START Given data
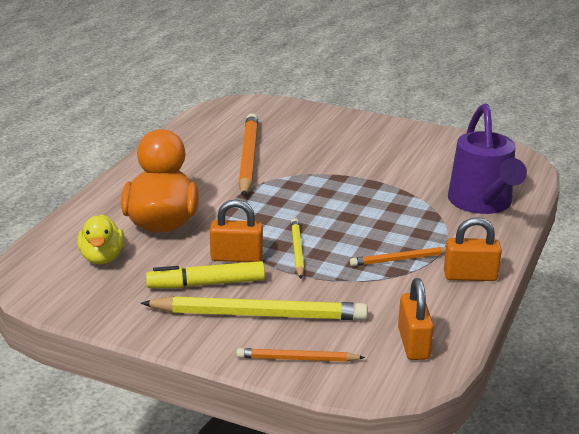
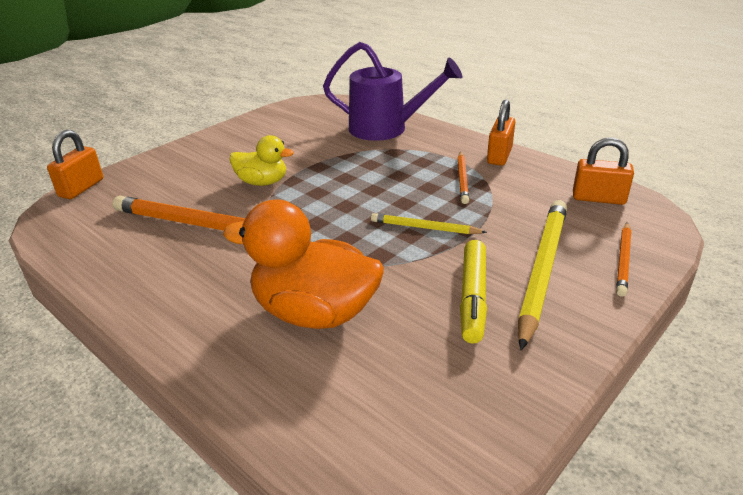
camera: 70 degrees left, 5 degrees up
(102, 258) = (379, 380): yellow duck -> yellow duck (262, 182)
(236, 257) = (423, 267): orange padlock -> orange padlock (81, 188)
END Given data
START Given data
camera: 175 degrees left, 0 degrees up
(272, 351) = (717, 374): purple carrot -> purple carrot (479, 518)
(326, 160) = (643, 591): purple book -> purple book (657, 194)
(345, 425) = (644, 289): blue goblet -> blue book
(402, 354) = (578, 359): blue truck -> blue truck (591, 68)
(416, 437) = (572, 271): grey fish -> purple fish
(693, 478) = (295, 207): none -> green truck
END Given data
• [What the exercise asks] Using the records above, report each line that contains the word "truck" by copying it.

• [Exercise output]
(402, 354) = (578, 359): blue truck -> blue truck (591, 68)
(693, 478) = (295, 207): none -> green truck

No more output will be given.